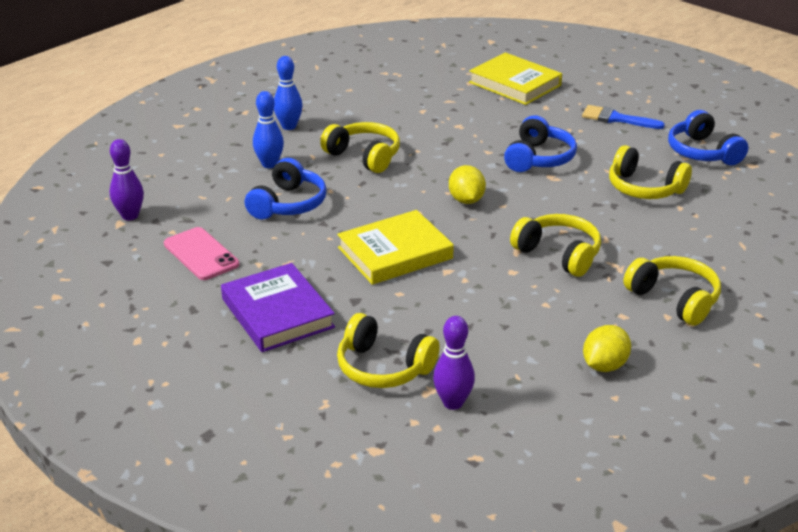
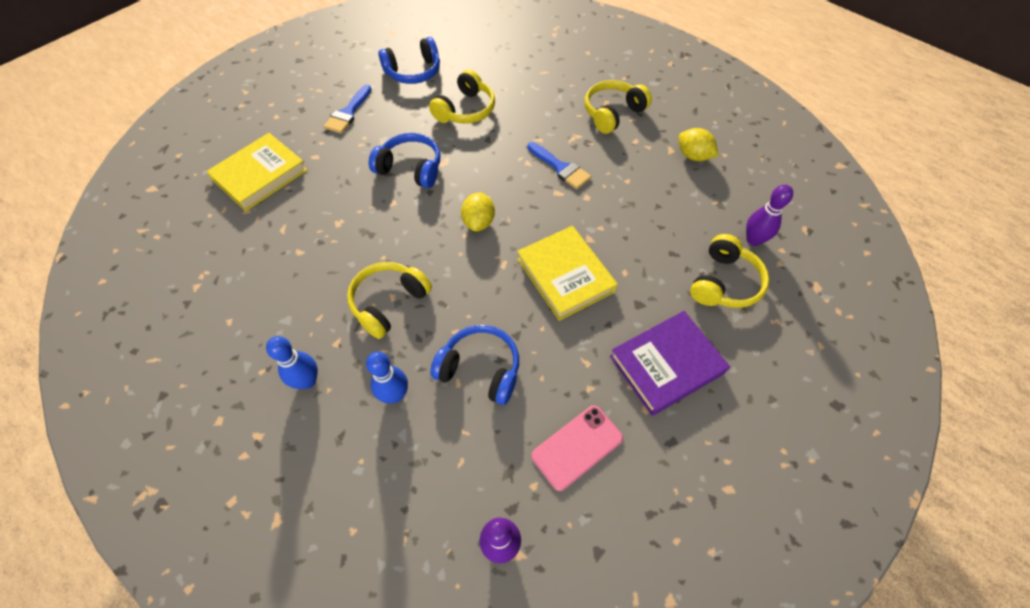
camera: 90 degrees left, 25 degrees up
(466, 200) = (478, 222): yellow lemon -> yellow lemon turned 75 degrees counterclockwise
(558, 254) = (561, 168): yellow headphones -> blue brush

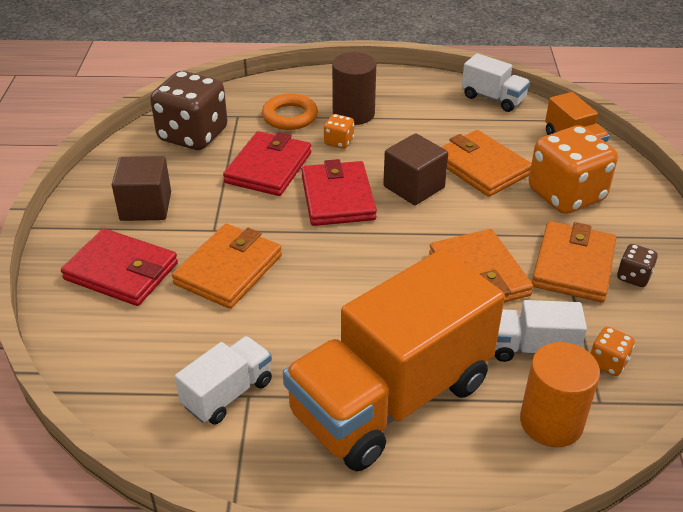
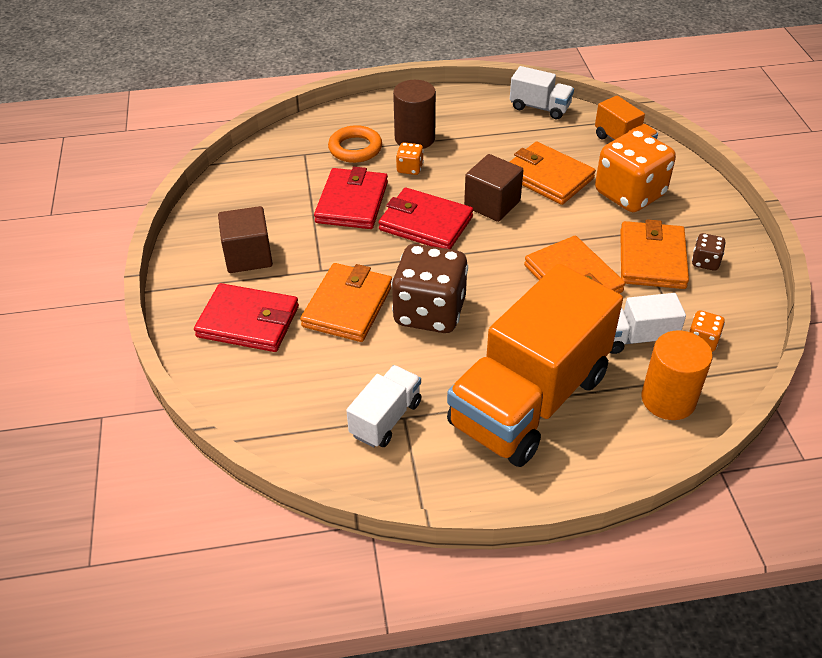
camera: 10 degrees left, 5 degrees up
(193, 135) = (268, 179): brown dice -> brown dice (429, 312)
(337, 197) = (426, 223): red wallet -> red wallet turned 45 degrees counterclockwise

# [What you will do]
Find the string "turned" in the listing and copy every line in which it occurs.

# [Output]
(466, 200) = (478, 222): yellow lemon -> yellow lemon turned 75 degrees counterclockwise
(337, 197) = (426, 223): red wallet -> red wallet turned 45 degrees counterclockwise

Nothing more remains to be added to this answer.